# WHAT TO WORK ON
Print the listing below line for line, with no changes.

# SUPPLIED INFORMATION
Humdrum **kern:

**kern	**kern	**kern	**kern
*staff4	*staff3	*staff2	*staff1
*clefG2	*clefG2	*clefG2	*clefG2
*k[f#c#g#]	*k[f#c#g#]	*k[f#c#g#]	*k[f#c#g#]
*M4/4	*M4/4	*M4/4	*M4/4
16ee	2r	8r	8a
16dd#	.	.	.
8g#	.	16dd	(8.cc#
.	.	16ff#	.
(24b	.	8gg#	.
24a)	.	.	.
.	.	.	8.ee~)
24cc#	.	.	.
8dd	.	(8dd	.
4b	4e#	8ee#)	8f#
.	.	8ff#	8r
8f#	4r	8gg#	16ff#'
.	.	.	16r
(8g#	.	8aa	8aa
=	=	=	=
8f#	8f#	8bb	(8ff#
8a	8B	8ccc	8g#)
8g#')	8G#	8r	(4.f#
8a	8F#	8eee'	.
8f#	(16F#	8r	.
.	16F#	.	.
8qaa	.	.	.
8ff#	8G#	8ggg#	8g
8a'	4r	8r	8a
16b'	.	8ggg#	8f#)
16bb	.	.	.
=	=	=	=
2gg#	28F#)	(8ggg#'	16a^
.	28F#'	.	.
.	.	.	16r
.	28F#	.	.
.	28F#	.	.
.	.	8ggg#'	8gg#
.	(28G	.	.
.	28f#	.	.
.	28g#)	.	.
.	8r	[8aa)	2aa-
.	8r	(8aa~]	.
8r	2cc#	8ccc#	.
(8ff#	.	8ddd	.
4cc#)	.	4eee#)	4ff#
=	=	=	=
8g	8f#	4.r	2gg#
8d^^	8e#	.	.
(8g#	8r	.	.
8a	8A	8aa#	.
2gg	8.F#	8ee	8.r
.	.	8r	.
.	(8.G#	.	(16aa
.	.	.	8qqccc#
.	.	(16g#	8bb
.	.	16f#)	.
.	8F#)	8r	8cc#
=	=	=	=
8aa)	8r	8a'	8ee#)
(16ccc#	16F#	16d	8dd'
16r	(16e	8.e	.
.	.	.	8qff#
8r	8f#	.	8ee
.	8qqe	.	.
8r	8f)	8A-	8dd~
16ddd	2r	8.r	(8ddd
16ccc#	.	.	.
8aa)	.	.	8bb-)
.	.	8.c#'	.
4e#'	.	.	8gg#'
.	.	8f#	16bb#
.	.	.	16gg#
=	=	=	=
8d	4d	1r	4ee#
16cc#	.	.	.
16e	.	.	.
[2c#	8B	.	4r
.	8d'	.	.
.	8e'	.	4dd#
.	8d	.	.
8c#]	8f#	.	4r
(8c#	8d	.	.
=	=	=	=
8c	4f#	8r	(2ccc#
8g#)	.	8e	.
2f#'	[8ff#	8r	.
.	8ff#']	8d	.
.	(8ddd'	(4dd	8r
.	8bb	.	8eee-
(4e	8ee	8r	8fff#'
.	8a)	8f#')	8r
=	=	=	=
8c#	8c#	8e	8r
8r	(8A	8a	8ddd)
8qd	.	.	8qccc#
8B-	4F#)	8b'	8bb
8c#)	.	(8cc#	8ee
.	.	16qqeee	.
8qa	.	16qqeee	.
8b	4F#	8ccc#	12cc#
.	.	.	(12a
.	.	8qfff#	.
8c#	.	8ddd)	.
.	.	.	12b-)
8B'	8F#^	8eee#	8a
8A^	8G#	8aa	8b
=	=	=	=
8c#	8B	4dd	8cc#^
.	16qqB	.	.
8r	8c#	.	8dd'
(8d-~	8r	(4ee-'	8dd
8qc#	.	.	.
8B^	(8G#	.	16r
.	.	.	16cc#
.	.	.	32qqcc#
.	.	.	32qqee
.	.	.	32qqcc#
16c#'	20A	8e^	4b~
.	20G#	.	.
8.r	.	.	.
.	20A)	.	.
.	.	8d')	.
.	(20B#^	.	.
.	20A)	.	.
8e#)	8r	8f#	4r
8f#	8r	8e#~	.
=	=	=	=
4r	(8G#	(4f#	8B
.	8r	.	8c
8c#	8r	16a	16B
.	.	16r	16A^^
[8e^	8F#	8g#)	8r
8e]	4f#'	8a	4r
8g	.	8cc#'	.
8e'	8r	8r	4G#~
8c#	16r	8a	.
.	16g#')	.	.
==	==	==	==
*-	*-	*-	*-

# OUTPUT OF THE TASK
Humdrum **kern:

**kern	**kern	**kern	**kern
*staff4	*staff3	*staff2	*staff1
*clefG2	*clefG2	*clefG2	*clefG2
*k[f#c#g#]	*k[f#c#g#]	*k[f#c#g#]	*k[f#c#g#]
*M4/4	*M4/4	*M4/4	*M4/4
16ee	2r	8r	8a
16dd#	.	.	.
8g#	.	16dd	(8.cc#
.	.	16ff#	.
(24b	.	8gg#	.
24a)	.	.	.
.	.	.	8.ee~)
24cc#	.	.	.
8dd	.	(8dd	.
4b	4e#	8ee#)	8f#
.	.	8ff#	8r
8f#	4r	8gg#	16ff#'
.	.	.	16r
(8g#	.	8aa	8aa
=	=	=	=
8f#	8f#	8bb	(8ff#
8a	8B	8ccc	8g#)
8g#')	8G#	8r	(4.f#
8a	8F#	8eee'	.
8f#	(16F#	8r	.
.	16F#	.	.
8qaa	.	.	.
8ff#	8G#	8ggg#	8g
8a'	4r	8r	8a
16b'	.	8ggg#	8f#)
16bb	.	.	.
=	=	=	=
2gg#	28F#)	(8ggg#'	16a^
.	28F#'	.	.
.	.	.	16r
.	28F#	.	.
.	28F#	.	.
.	.	8ggg#'	8gg#
.	(28G	.	.
.	28f#	.	.
.	28g#)	.	.
.	8r	[8aa)	2aa-
.	8r	(8aa~]	.
8r	2cc#	8ccc#	.
(8ff#	.	8ddd	.
4cc#)	.	4eee#)	4ff#
=	=	=	=
8g	8f#	4.r	2gg#
8d^^	8e#	.	.
(8g#	8r	.	.
8a	8A	8aa#	.
2gg	8.F#	8ee	8.r
.	.	8r	.
.	(8.G#	.	(16aa
.	.	.	8qqccc#
.	.	(16g#	8bb
.	.	16f#)	.
.	8F#)	8r	8cc#
=	=	=	=
8aa)	8r	8a'	8ee#)
(16ccc#	16F#	16d	8dd'
16r	(16e	8.e	.
.	.	.	8qff#
8r	8f#	.	8ee
.	8qqe	.	.
8r	8f)	8A-	8dd~
16ddd	2r	8.r	(8ddd
16ccc#	.	.	.
8aa)	.	.	8bb-)
.	.	8.c#'	.
4e#'	.	.	8gg#'
.	.	8f#	16bb#
.	.	.	16gg#
=	=	=	=
8d	4d	1r	4ee#
16cc#	.	.	.
16e	.	.	.
[2c#	8B	.	4r
.	8d'	.	.
.	8e'	.	4dd#
.	8d	.	.
8c#]	8f#	.	4r
(8c#	8d	.	.
=	=	=	=
8c	4f#	8r	(2ccc#
8g#)	.	8e	.
2f#'	[8ff#	8r	.
.	8ff#']	8d	.
.	(8ddd'	(4dd	8r
.	8bb	.	8eee-
(4e	8ee	8r	8fff#'
.	8a)	8f#')	8r
=	=	=	=
8c#	8c#	8e	8r
8r	(8A	8a	8ddd)
8qd	.	.	8qccc#
8B-	4F#)	8b'	8bb
8c#)	.	(8cc#	8ee
.	.	16qqeee	.
8qa	.	16qqeee	.
8b	4F#	8ccc#	12cc#
.	.	.	(12a
.	.	8qfff#	.
8c#	.	8ddd)	.
.	.	.	12b-)
8B'	8F#^	8eee#	8a
8A^	8G#	8aa	8b
=	=	=	=
8c#	8B	4dd	8cc#^
.	16qqB	.	.
8r	8c#	.	8dd'
(8d-~	8r	(4ee-'	8dd
8qc#	.	.	.
8B^	(8G#	.	16r
.	.	.	16cc#
.	.	.	32qqcc#
.	.	.	32qqee
.	.	.	32qqcc#
16c#'	20A	8e^	4b~
.	20G#	.	.
8.r	.	.	.
.	20A)	.	.
.	.	8d')	.
.	(20B#^	.	.
.	20A)	.	.
8e#)	8r	8f#	4r
8f#	8r	8e#~	.
=	=	=	=
4r	(8G#	(4f#	8B
.	8r	.	8c
8c#	8r	16a	16B
.	.	16r	16A^^
[8e^	8F#	8g#)	8r
8e]	4f#'	8a	4r
8g	.	8cc#'	.
8e'	8r	8r	4G#~
8c#	16r	8a	.
.	16g#')	.	.
==	==	==	==
*-	*-	*-	*-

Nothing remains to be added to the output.